Excerpted data -
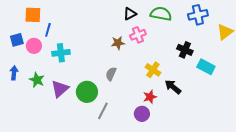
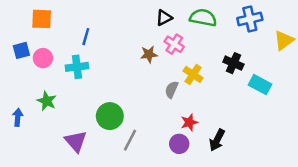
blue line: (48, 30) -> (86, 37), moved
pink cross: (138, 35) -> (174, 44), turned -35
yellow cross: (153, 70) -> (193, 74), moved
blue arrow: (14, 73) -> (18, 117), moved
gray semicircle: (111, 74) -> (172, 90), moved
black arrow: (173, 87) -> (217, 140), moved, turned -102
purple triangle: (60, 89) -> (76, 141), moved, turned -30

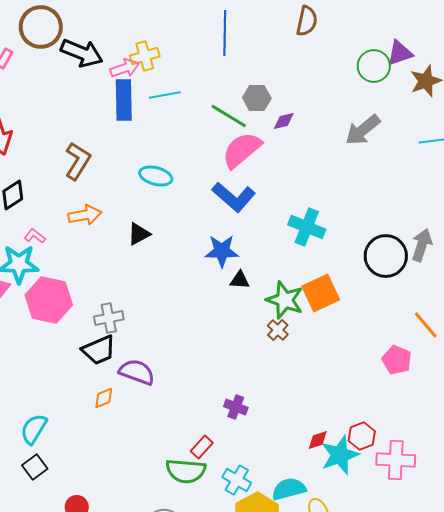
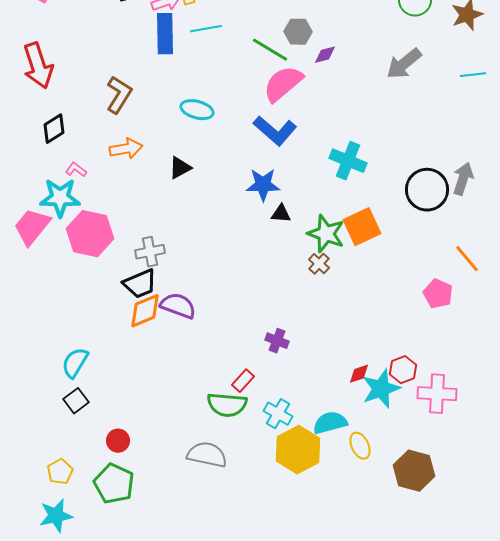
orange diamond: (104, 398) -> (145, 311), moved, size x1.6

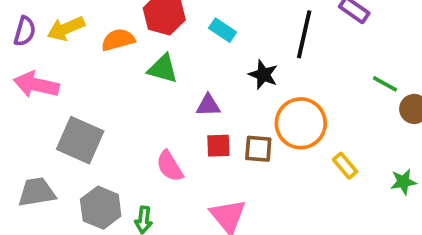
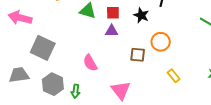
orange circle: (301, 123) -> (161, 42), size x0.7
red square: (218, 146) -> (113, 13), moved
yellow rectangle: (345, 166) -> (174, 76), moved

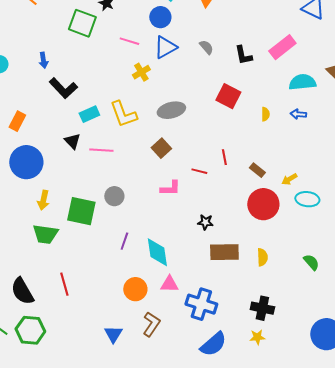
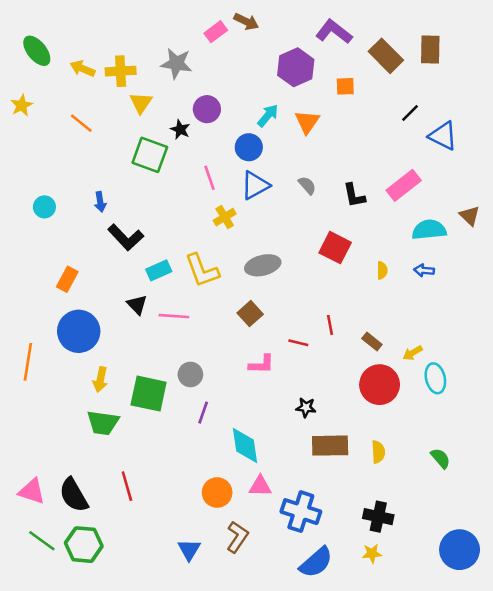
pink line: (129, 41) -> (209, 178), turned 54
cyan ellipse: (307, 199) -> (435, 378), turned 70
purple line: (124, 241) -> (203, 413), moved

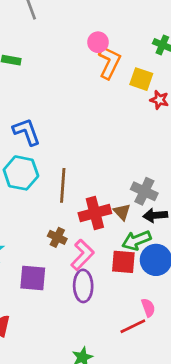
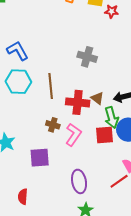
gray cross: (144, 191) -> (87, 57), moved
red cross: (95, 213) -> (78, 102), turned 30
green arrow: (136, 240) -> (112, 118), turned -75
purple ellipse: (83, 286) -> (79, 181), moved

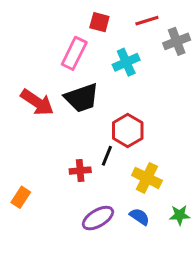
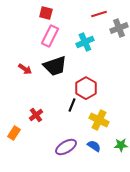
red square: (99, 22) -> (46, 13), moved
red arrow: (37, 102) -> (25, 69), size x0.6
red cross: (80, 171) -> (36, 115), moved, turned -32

Problem requirements - Your answer is all of the records restated word for word, pictures excluded.

Output -
blue line: (48, 30) -> (86, 37), moved
pink cross: (138, 35) -> (174, 44), turned -35
yellow cross: (153, 70) -> (193, 74), moved
blue arrow: (14, 73) -> (18, 117), moved
gray semicircle: (111, 74) -> (172, 90), moved
black arrow: (173, 87) -> (217, 140), moved, turned -102
purple triangle: (60, 89) -> (76, 141), moved, turned -30

orange diamond: (104, 398) -> (145, 311), moved, size x1.6

orange circle: (301, 123) -> (161, 42), size x0.7
red square: (218, 146) -> (113, 13), moved
yellow rectangle: (345, 166) -> (174, 76), moved

pink line: (129, 41) -> (209, 178), turned 54
cyan ellipse: (307, 199) -> (435, 378), turned 70
purple line: (124, 241) -> (203, 413), moved

gray cross: (144, 191) -> (87, 57), moved
red cross: (95, 213) -> (78, 102), turned 30
green arrow: (136, 240) -> (112, 118), turned -75
purple ellipse: (83, 286) -> (79, 181), moved

red square: (99, 22) -> (46, 13), moved
red arrow: (37, 102) -> (25, 69), size x0.6
red cross: (80, 171) -> (36, 115), moved, turned -32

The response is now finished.